EXERCISE DIRECTIONS >>
Copy all lines below that use the word "blue".

COLLECTED DATA >>

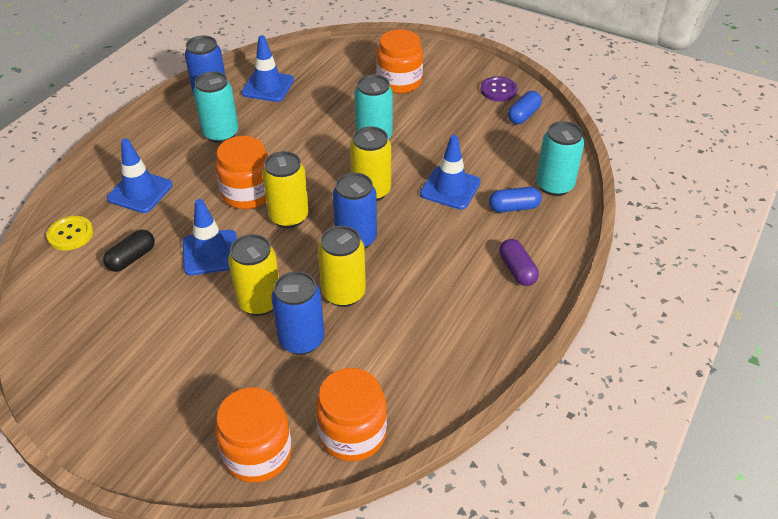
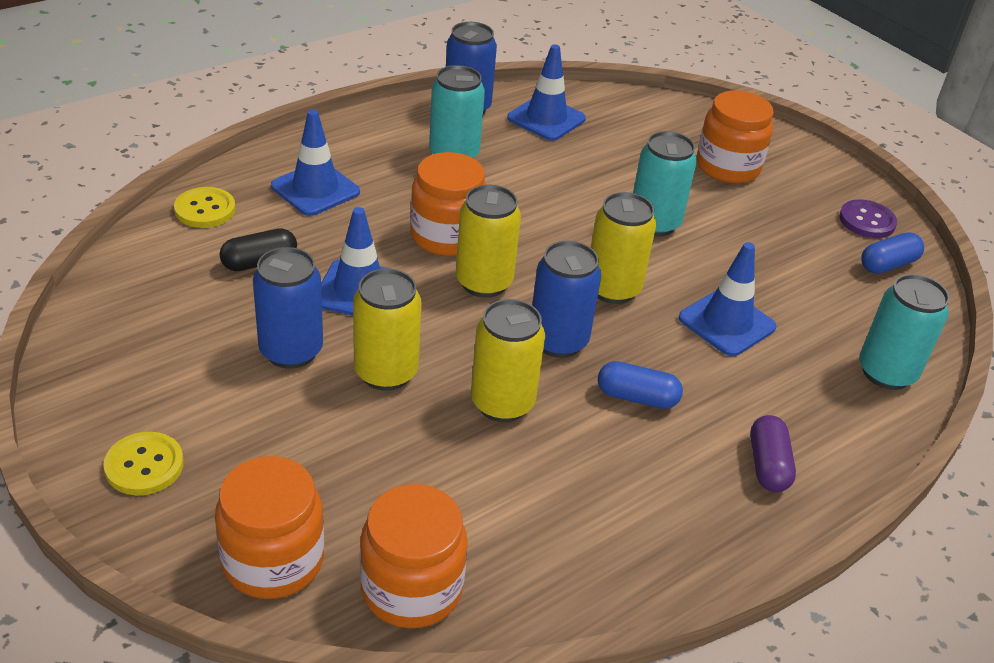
camera: 20 degrees right, 5 degrees down
(136, 428) = (144, 465): none -> yellow button
(301, 340) = (412, 440): blue can -> blue can (291, 351)
(514, 207) = (808, 380): blue capsule -> blue capsule (637, 397)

TASK RESULT >>
(301, 340) = (412, 440): blue can -> blue can (291, 351)
(514, 207) = (808, 380): blue capsule -> blue capsule (637, 397)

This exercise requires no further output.